WHAT YOU ARE ASKED TO DO :: Write out the records that follow exactly. Do not include pictures.

GIVEN RECORDS ::
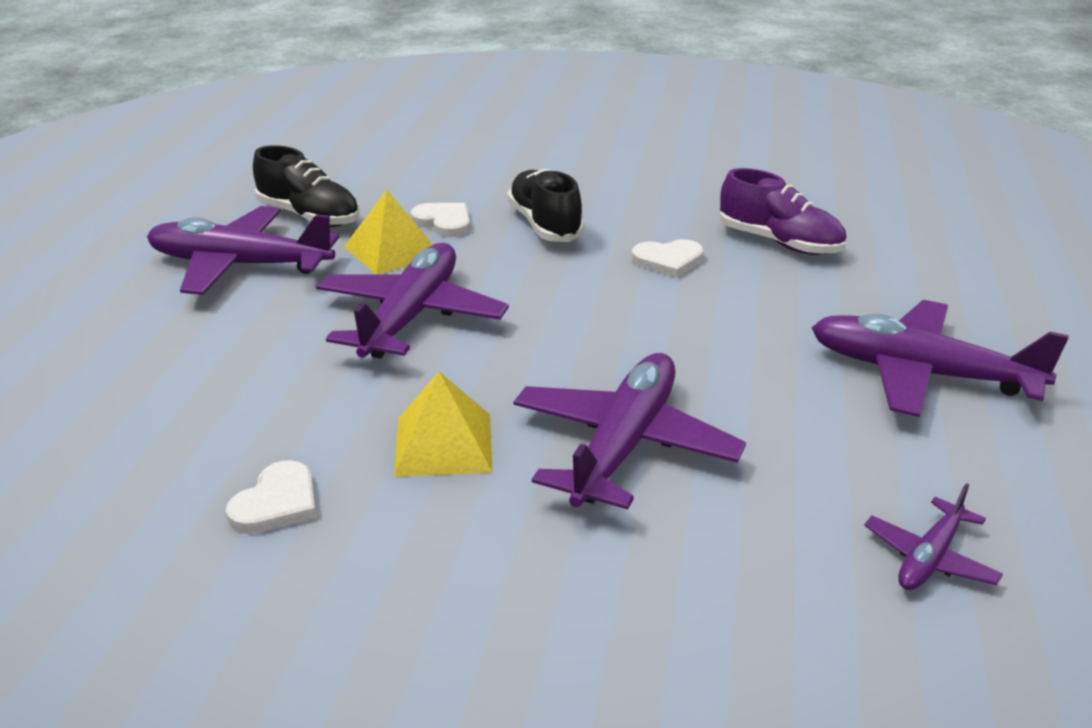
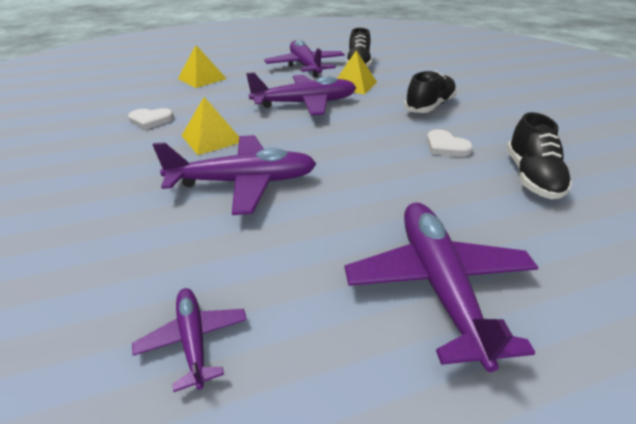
camera: 60 degrees right, 5 degrees up
(125, 395) = (202, 78): none -> yellow pyramid
(444, 222) = (394, 86): white heart -> none
(779, 243) = (531, 177): purple shoe -> black shoe
(929, 558) = (194, 339): purple plane -> purple plane turned 60 degrees clockwise

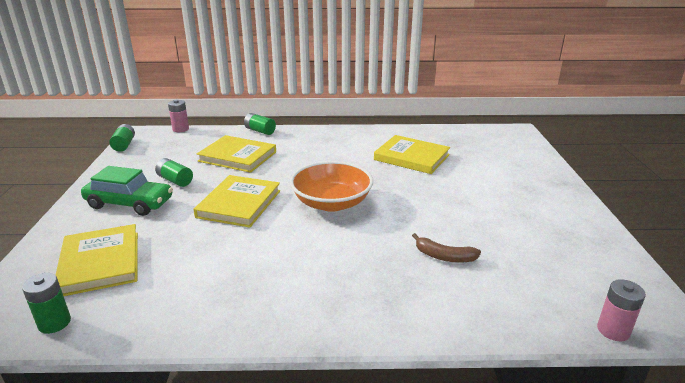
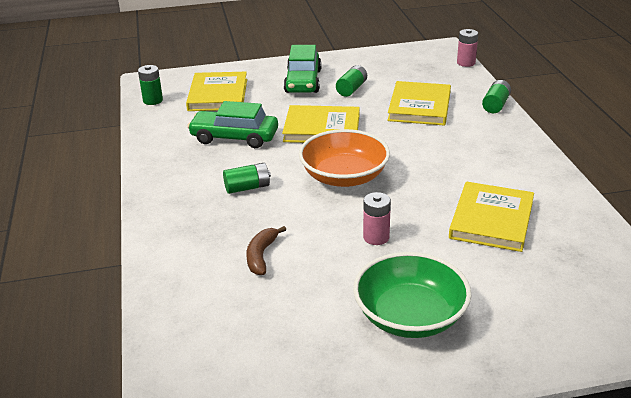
camera: 80 degrees right, 5 degrees up
(100, 263) = (218, 95): yellow book -> yellow book turned 60 degrees counterclockwise
(124, 145) = (410, 48): green battery -> green battery (247, 187)
(218, 257) = (234, 137): none -> green car
(519, 200) = (410, 316): none -> green bowl
(613, 330) = (155, 369): pink battery -> pink battery (376, 237)

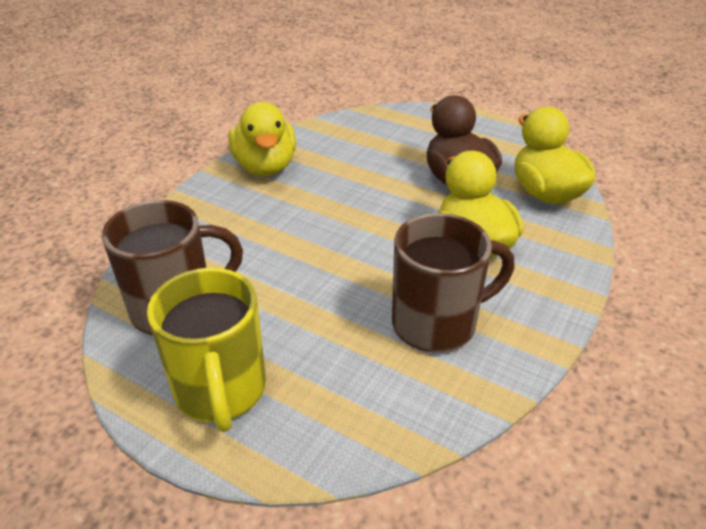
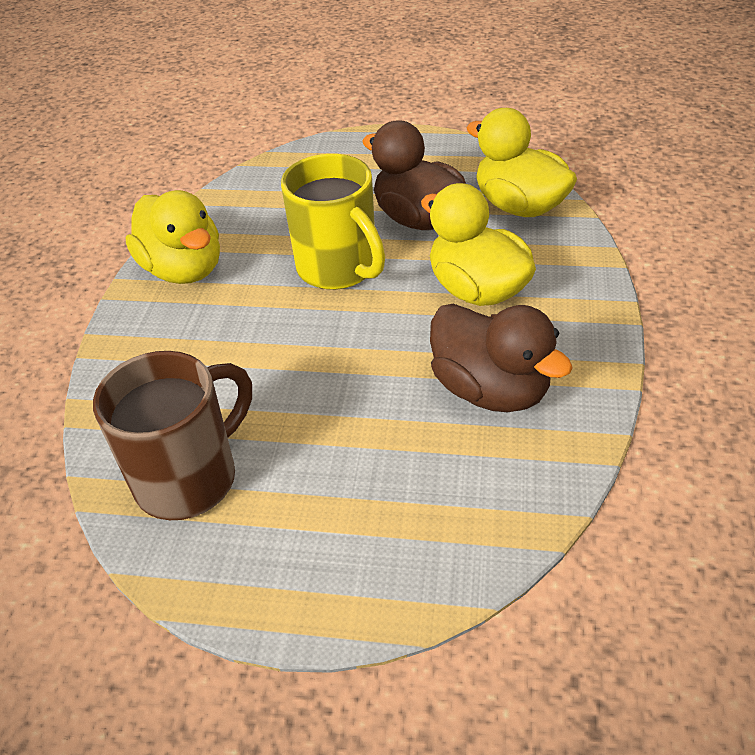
camera: 20 degrees left, 5 degrees up
(221, 391) = (305, 551): yellow mug -> yellow mug (339, 269)
(437, 323) = (490, 390): brown mug -> brown duck

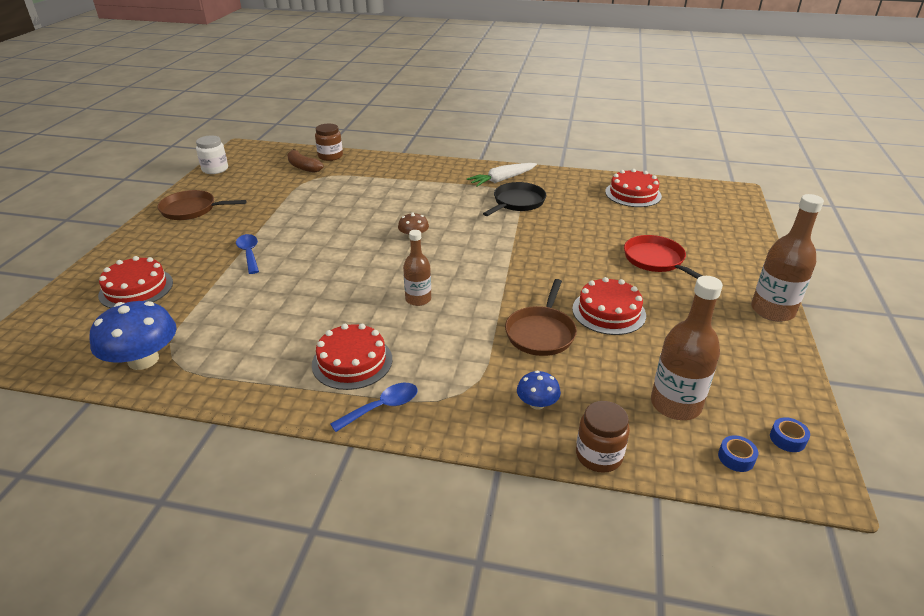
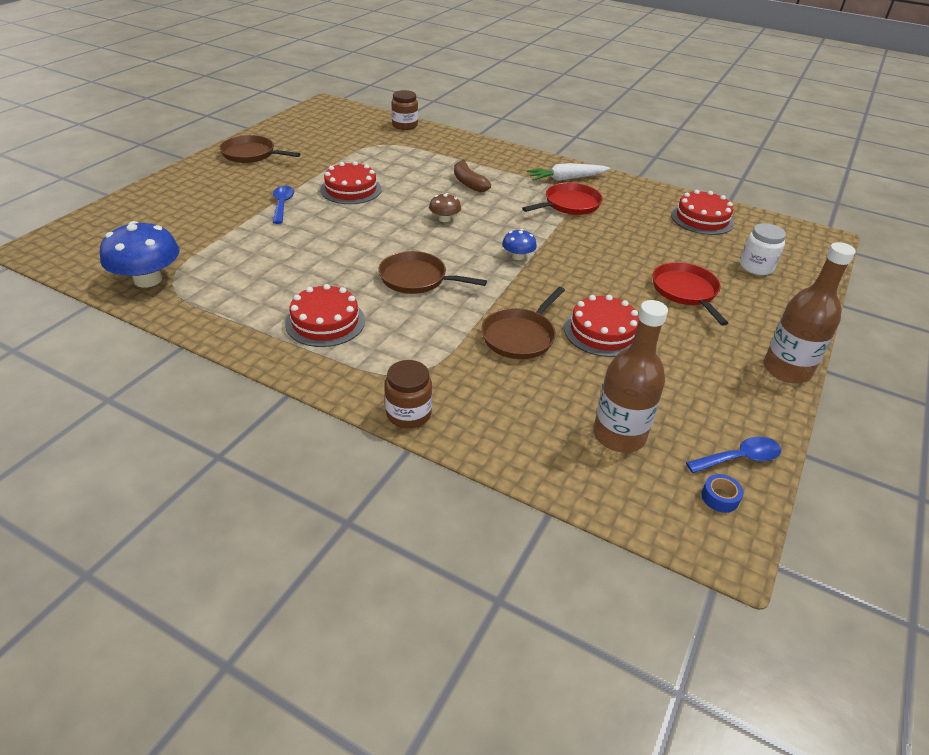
camera: 15 degrees right, 5 degrees up
(136, 288) = (170, 216): red cake -> red cake (351, 189)
(215, 169) = (290, 120): white jar -> white jar (756, 267)
(303, 167) = (373, 132): brown banana -> brown banana (468, 183)
(382, 407) = (331, 368): blue spoon -> blue spoon (739, 458)
(418, 299) = (417, 279): brown bottle -> brown pan
(517, 202) = (569, 204): black pan -> red pan
(537, 403) = (478, 400): blue mushroom -> blue mushroom (518, 256)
(599, 455) = (511, 462): brown jar -> brown jar (408, 414)
(736, 458) = (652, 500): blue tape -> none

TASK ANSWER ::
camera: 60 degrees right, 5 degrees up
(125, 395) = (202, 78): none -> yellow pyramid
(444, 222) = (394, 86): white heart -> none
(779, 243) = (531, 177): purple shoe -> black shoe
(929, 558) = (194, 339): purple plane -> purple plane turned 60 degrees clockwise

camera: 80 degrees right, 5 degrees up
(100, 263) = (218, 95): yellow book -> yellow book turned 60 degrees counterclockwise
(124, 145) = (410, 48): green battery -> green battery (247, 187)
(218, 257) = (234, 137): none -> green car
(519, 200) = (410, 316): none -> green bowl
(613, 330) = (155, 369): pink battery -> pink battery (376, 237)

camera: 20 degrees left, 5 degrees up
(221, 391) = (305, 551): yellow mug -> yellow mug (339, 269)
(437, 323) = (490, 390): brown mug -> brown duck

camera: 15 degrees right, 5 degrees up
(136, 288) = (170, 216): red cake -> red cake (351, 189)
(215, 169) = (290, 120): white jar -> white jar (756, 267)
(303, 167) = (373, 132): brown banana -> brown banana (468, 183)
(382, 407) = (331, 368): blue spoon -> blue spoon (739, 458)
(418, 299) = (417, 279): brown bottle -> brown pan
(517, 202) = (569, 204): black pan -> red pan
(537, 403) = (478, 400): blue mushroom -> blue mushroom (518, 256)
(599, 455) = (511, 462): brown jar -> brown jar (408, 414)
(736, 458) = (652, 500): blue tape -> none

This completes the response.